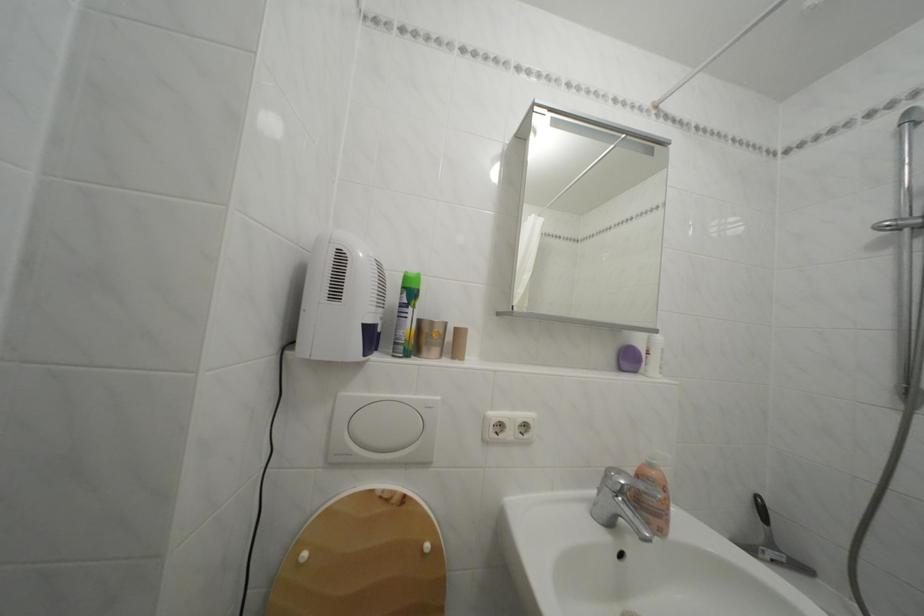
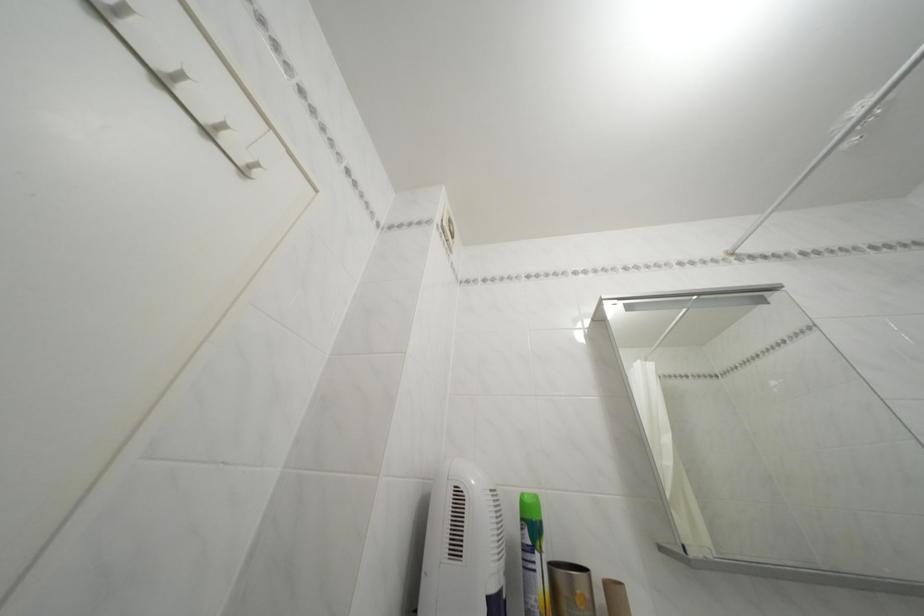
In the second image, find the point that corresponds to [419,315] in the first image.

(545, 562)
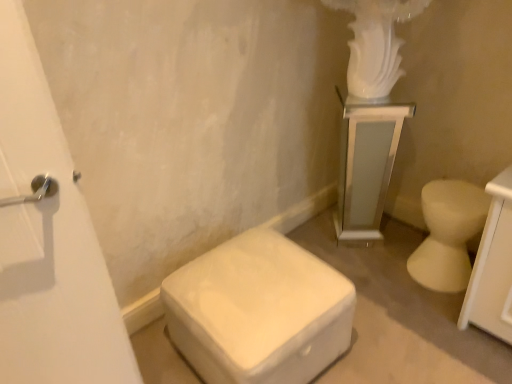
Image resolution: width=512 pixels, height=384 pixels. Find the location of `empty space that is ontop of white matte ottoman at lower center, which ranks as the first toilet in left-to-right order (from a real-world perspective)`. empty space that is ontop of white matte ottoman at lower center, which ranks as the first toilet in left-to-right order (from a real-world perspective) is located at coordinates (242, 276).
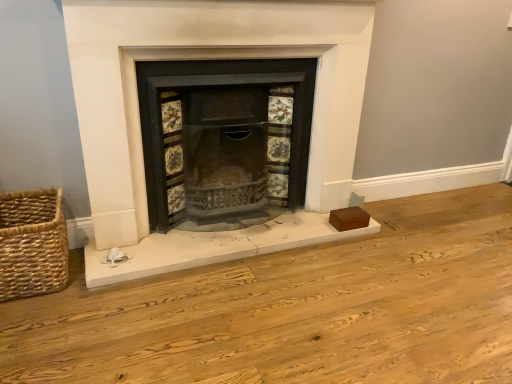
Describe the element at coordinates (32, 244) in the screenshot. I see `woven straw basket at lower left` at that location.

From the picture: Measure the distance between black cast iron wood burning stove at center and camera.

1.92 meters.

Where is `matte black fireplace at center`? matte black fireplace at center is located at coordinates (199, 59).

Who is bigger, matte black fireplace at center or woven straw basket at lower left?

matte black fireplace at center.

Considering the positions of objects matte black fireplace at center and woven straw basket at lower left in the image provided, who is in front, matte black fireplace at center or woven straw basket at lower left?

matte black fireplace at center is in front.

Would you say matte black fireplace at center is to the left or to the right of woven straw basket at lower left in the picture?

Clearly, matte black fireplace at center is on the right of woven straw basket at lower left in the image.

Between matte black fireplace at center and woven straw basket at lower left, which one has more height?

With more height is matte black fireplace at center.

Is point (155, 152) behind point (28, 257)?

Yes, it is behind point (28, 257).

How many degrees apart are the facing directions of black cast iron wood burning stove at center and woven straw basket at lower left?

0.0425 degrees.

From a real-world perspective, does black cast iron wood burning stove at center sit lower than woven straw basket at lower left?

No, from a real-world perspective, black cast iron wood burning stove at center is not under woven straw basket at lower left.

Measure the distance from black cast iron wood burning stove at center to woven straw basket at lower left.

black cast iron wood burning stove at center is 25.97 inches away from woven straw basket at lower left.

Where is `fireplace above the woven straw basket at lower left (from a real-world perspective)`? The height and width of the screenshot is (384, 512). fireplace above the woven straw basket at lower left (from a real-world perspective) is located at coordinates (199, 59).

Between woven straw basket at lower left and matte black fireplace at center, which one has smaller width?

Result: woven straw basket at lower left.

From a real-world perspective, is woven straw basket at lower left positioned above or below matte black fireplace at center?

Clearly, from a real-world perspective, woven straw basket at lower left is below matte black fireplace at center.

Is point (54, 279) more distant than point (345, 54)?

No.

Consider the image. Is black cast iron wood burning stove at center oriented towards matte black fireplace at center?

Yes.

Would you say black cast iron wood burning stove at center is to the left or to the right of matte black fireplace at center in the picture?

Based on their positions, black cast iron wood burning stove at center is located to the left of matte black fireplace at center.

Is matte black fireplace at center completely or partially inside black cast iron wood burning stove at center?

Actually, matte black fireplace at center is outside black cast iron wood burning stove at center.

Measure the distance from black cast iron wood burning stove at center to matte black fireplace at center.

black cast iron wood burning stove at center is 6.52 inches from matte black fireplace at center.

Looking at this image, does matte black fireplace at center have a lesser width compared to black cast iron wood burning stove at center?

No, matte black fireplace at center is not thinner than black cast iron wood burning stove at center.

From the image's perspective, would you say matte black fireplace at center is positioned over black cast iron wood burning stove at center?

Answer: Correct, matte black fireplace at center appears higher than black cast iron wood burning stove at center in the image.

From a real-world perspective, does matte black fireplace at center sit lower than black cast iron wood burning stove at center?

Actually, matte black fireplace at center is physically above black cast iron wood burning stove at center in the real world.

Is woven straw basket at lower left oriented away from black cast iron wood burning stove at center?

woven straw basket at lower left is not turned away from black cast iron wood burning stove at center.

Consider the image. Which of these two, woven straw basket at lower left or black cast iron wood burning stove at center, is wider?

black cast iron wood burning stove at center.

Could you measure the distance between woven straw basket at lower left and black cast iron wood burning stove at center?

25.97 inches.

Can you confirm if woven straw basket at lower left is positioned to the right of black cast iron wood burning stove at center?

Incorrect, woven straw basket at lower left is not on the right side of black cast iron wood burning stove at center.

Where is `fireplace above the woven straw basket at lower left (from a real-world perspective)`? Image resolution: width=512 pixels, height=384 pixels. fireplace above the woven straw basket at lower left (from a real-world perspective) is located at coordinates (199, 59).

At what (x,y) coordinates should I click in order to perform the action: click on basket in front of the black cast iron wood burning stove at center. Please return your answer as a coordinate pair (x, y). This screenshot has height=384, width=512. Looking at the image, I should click on (32, 244).

Looking at the image, which one is located further to black cast iron wood burning stove at center, woven straw basket at lower left or matte black fireplace at center?

woven straw basket at lower left is further to black cast iron wood burning stove at center.

From the image, which object appears to be nearer to black cast iron wood burning stove at center, matte black fireplace at center or woven straw basket at lower left?

Among the two, matte black fireplace at center is located nearer to black cast iron wood burning stove at center.

From the image, which object appears to be nearer to matte black fireplace at center, black cast iron wood burning stove at center or woven straw basket at lower left?

black cast iron wood burning stove at center is closer to matte black fireplace at center.

Looking at the image, which one is located closer to woven straw basket at lower left, matte black fireplace at center or black cast iron wood burning stove at center?

matte black fireplace at center lies closer to woven straw basket at lower left than the other object.

Considering their positions, is woven straw basket at lower left positioned further to matte black fireplace at center than black cast iron wood burning stove at center?

woven straw basket at lower left.

Which object lies further to the anchor point woven straw basket at lower left, black cast iron wood burning stove at center or matte black fireplace at center?

The object further to woven straw basket at lower left is black cast iron wood burning stove at center.

At what (x,y) coordinates should I click in order to perform the action: click on wood burning stove between woven straw basket at lower left and matte black fireplace at center in the horizontal direction. Please return your answer as a coordinate pair (x, y). The height and width of the screenshot is (384, 512). Looking at the image, I should click on (214, 85).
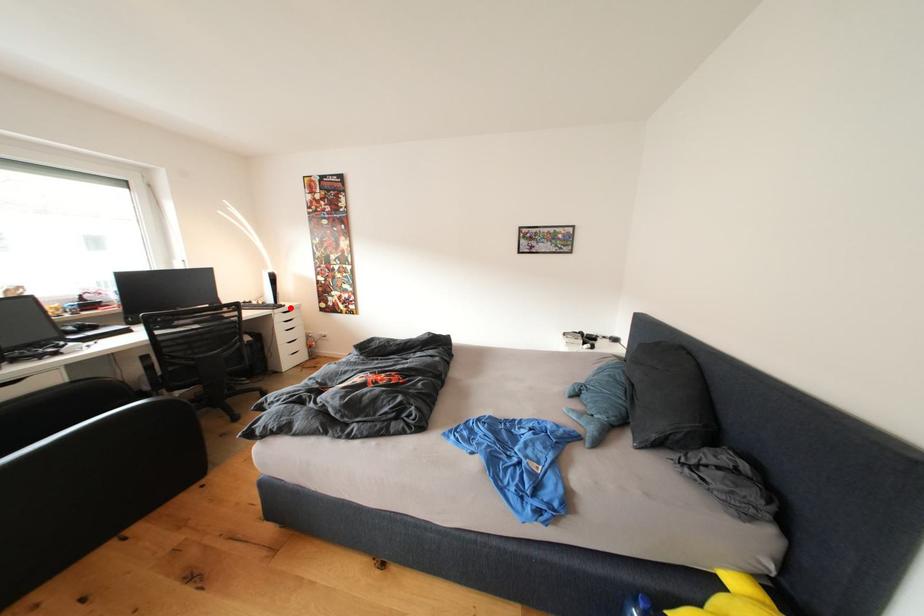
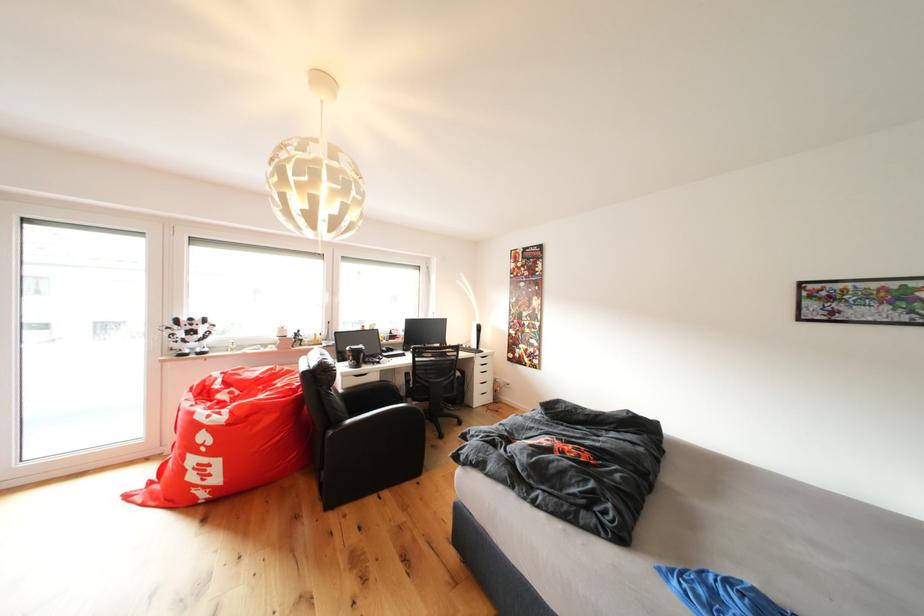
Where in the second image is the point corresponding to the highlighted location from the first image?

(490, 354)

· · · · ·

## YOUR ASSIGNMENT
Reproduce all of the material above word for word, leaving out the pictures.

## REPLY
In the second image, find the point that corresponds to [419,315] in the first image.

(545, 562)
Image resolution: width=512 pixels, height=384 pixels. Find the location of `empty space that is ontop of white matte ottoman at lower center, which ranks as the first toilet in left-to-right order (from a real-world perspective)`. empty space that is ontop of white matte ottoman at lower center, which ranks as the first toilet in left-to-right order (from a real-world perspective) is located at coordinates (242, 276).
Describe the element at coordinates (32, 244) in the screenshot. I see `woven straw basket at lower left` at that location.

From the picture: Measure the distance between black cast iron wood burning stove at center and camera.

1.92 meters.

Where is `matte black fireplace at center`? matte black fireplace at center is located at coordinates (199, 59).

Who is bigger, matte black fireplace at center or woven straw basket at lower left?

matte black fireplace at center.

Considering the positions of objects matte black fireplace at center and woven straw basket at lower left in the image provided, who is in front, matte black fireplace at center or woven straw basket at lower left?

matte black fireplace at center is in front.

Would you say matte black fireplace at center is to the left or to the right of woven straw basket at lower left in the picture?

Clearly, matte black fireplace at center is on the right of woven straw basket at lower left in the image.

Between matte black fireplace at center and woven straw basket at lower left, which one has more height?

With more height is matte black fireplace at center.

Is point (155, 152) behind point (28, 257)?

Yes, it is behind point (28, 257).

How many degrees apart are the facing directions of black cast iron wood burning stove at center and woven straw basket at lower left?

0.0425 degrees.

From a real-world perspective, does black cast iron wood burning stove at center sit lower than woven straw basket at lower left?

No, from a real-world perspective, black cast iron wood burning stove at center is not under woven straw basket at lower left.

Measure the distance from black cast iron wood burning stove at center to woven straw basket at lower left.

black cast iron wood burning stove at center is 25.97 inches away from woven straw basket at lower left.

Where is `fireplace above the woven straw basket at lower left (from a real-world perspective)`? The height and width of the screenshot is (384, 512). fireplace above the woven straw basket at lower left (from a real-world perspective) is located at coordinates (199, 59).

Between woven straw basket at lower left and matte black fireplace at center, which one has smaller width?

Result: woven straw basket at lower left.

From a real-world perspective, is woven straw basket at lower left positioned above or below matte black fireplace at center?

Clearly, from a real-world perspective, woven straw basket at lower left is below matte black fireplace at center.

Is point (54, 279) more distant than point (345, 54)?

No.

Consider the image. Is black cast iron wood burning stove at center oriented towards matte black fireplace at center?

Yes.

Would you say black cast iron wood burning stove at center is to the left or to the right of matte black fireplace at center in the picture?

Based on their positions, black cast iron wood burning stove at center is located to the left of matte black fireplace at center.

Is matte black fireplace at center completely or partially inside black cast iron wood burning stove at center?

Actually, matte black fireplace at center is outside black cast iron wood burning stove at center.

Measure the distance from black cast iron wood burning stove at center to matte black fireplace at center.

black cast iron wood burning stove at center is 6.52 inches from matte black fireplace at center.

Looking at this image, does matte black fireplace at center have a lesser width compared to black cast iron wood burning stove at center?

No, matte black fireplace at center is not thinner than black cast iron wood burning stove at center.

From the image's perspective, would you say matte black fireplace at center is positioned over black cast iron wood burning stove at center?

Answer: Correct, matte black fireplace at center appears higher than black cast iron wood burning stove at center in the image.

From a real-world perspective, does matte black fireplace at center sit lower than black cast iron wood burning stove at center?

Actually, matte black fireplace at center is physically above black cast iron wood burning stove at center in the real world.

Is woven straw basket at lower left oriented away from black cast iron wood burning stove at center?

woven straw basket at lower left is not turned away from black cast iron wood burning stove at center.

Consider the image. Which of these two, woven straw basket at lower left or black cast iron wood burning stove at center, is wider?

black cast iron wood burning stove at center.

Could you measure the distance between woven straw basket at lower left and black cast iron wood burning stove at center?

25.97 inches.

Can you confirm if woven straw basket at lower left is positioned to the right of black cast iron wood burning stove at center?

Incorrect, woven straw basket at lower left is not on the right side of black cast iron wood burning stove at center.

Where is `fireplace above the woven straw basket at lower left (from a real-world perspective)`? Image resolution: width=512 pixels, height=384 pixels. fireplace above the woven straw basket at lower left (from a real-world perspective) is located at coordinates (199, 59).

At what (x,y) coordinates should I click in order to perform the action: click on basket in front of the black cast iron wood burning stove at center. Please return your answer as a coordinate pair (x, y). This screenshot has height=384, width=512. Looking at the image, I should click on (32, 244).

Looking at the image, which one is located further to black cast iron wood burning stove at center, woven straw basket at lower left or matte black fireplace at center?

woven straw basket at lower left is further to black cast iron wood burning stove at center.

From the image, which object appears to be nearer to black cast iron wood burning stove at center, matte black fireplace at center or woven straw basket at lower left?

Among the two, matte black fireplace at center is located nearer to black cast iron wood burning stove at center.

From the image, which object appears to be nearer to matte black fireplace at center, black cast iron wood burning stove at center or woven straw basket at lower left?

black cast iron wood burning stove at center is closer to matte black fireplace at center.

Looking at the image, which one is located closer to woven straw basket at lower left, matte black fireplace at center or black cast iron wood burning stove at center?

matte black fireplace at center lies closer to woven straw basket at lower left than the other object.

Considering their positions, is woven straw basket at lower left positioned further to matte black fireplace at center than black cast iron wood burning stove at center?

woven straw basket at lower left.

Which object lies further to the anchor point woven straw basket at lower left, black cast iron wood burning stove at center or matte black fireplace at center?

The object further to woven straw basket at lower left is black cast iron wood burning stove at center.

At what (x,y) coordinates should I click in order to perform the action: click on wood burning stove between woven straw basket at lower left and matte black fireplace at center in the horizontal direction. Please return your answer as a coordinate pair (x, y). The height and width of the screenshot is (384, 512). Looking at the image, I should click on (214, 85).
Where in the second image is the point corresponding to the highlighted location from the first image?

(490, 354)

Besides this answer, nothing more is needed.